▶ _Available data_:
..............................
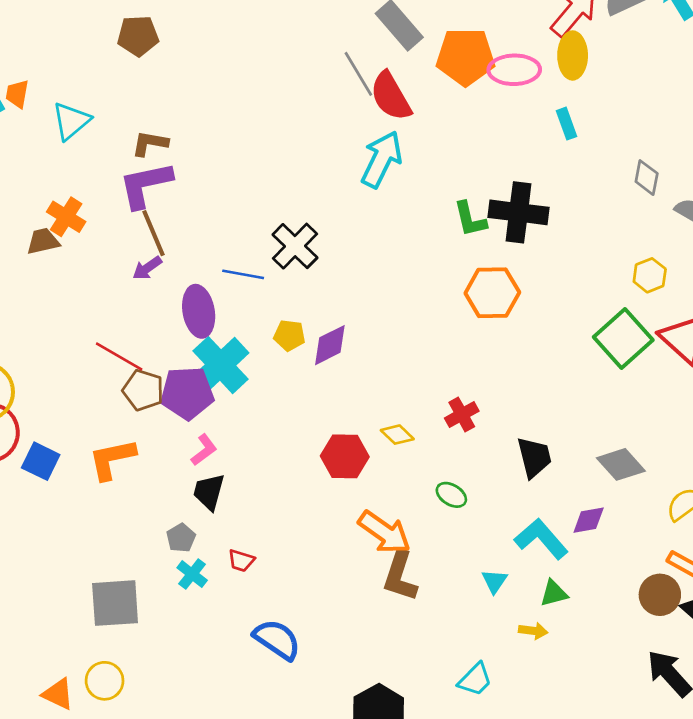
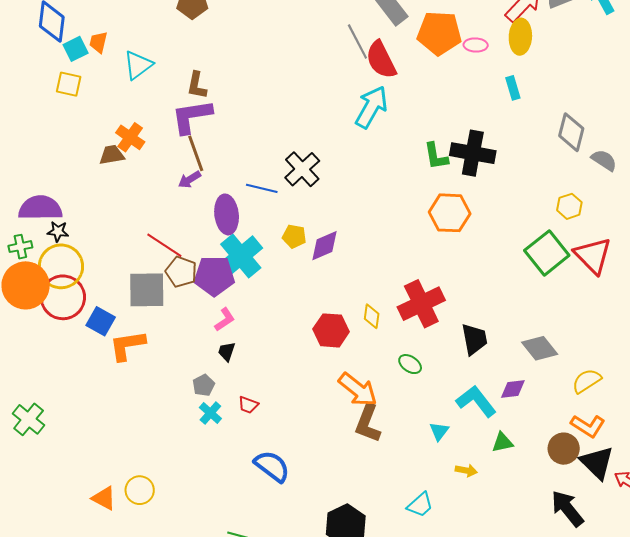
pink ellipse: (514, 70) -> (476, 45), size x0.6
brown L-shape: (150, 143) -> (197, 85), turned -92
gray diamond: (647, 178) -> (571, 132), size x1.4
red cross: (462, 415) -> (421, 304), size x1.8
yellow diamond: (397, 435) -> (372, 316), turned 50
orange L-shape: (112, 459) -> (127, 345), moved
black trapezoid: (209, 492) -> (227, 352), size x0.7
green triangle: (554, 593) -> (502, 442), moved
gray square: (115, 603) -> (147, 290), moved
..............................
▶ _Exercise goal_: Copy out all the entries precisely. No images.

▶ _Answer to this task_:
pink ellipse: (514, 70) -> (476, 45), size x0.6
brown L-shape: (150, 143) -> (197, 85), turned -92
gray diamond: (647, 178) -> (571, 132), size x1.4
red cross: (462, 415) -> (421, 304), size x1.8
yellow diamond: (397, 435) -> (372, 316), turned 50
orange L-shape: (112, 459) -> (127, 345), moved
black trapezoid: (209, 492) -> (227, 352), size x0.7
green triangle: (554, 593) -> (502, 442), moved
gray square: (115, 603) -> (147, 290), moved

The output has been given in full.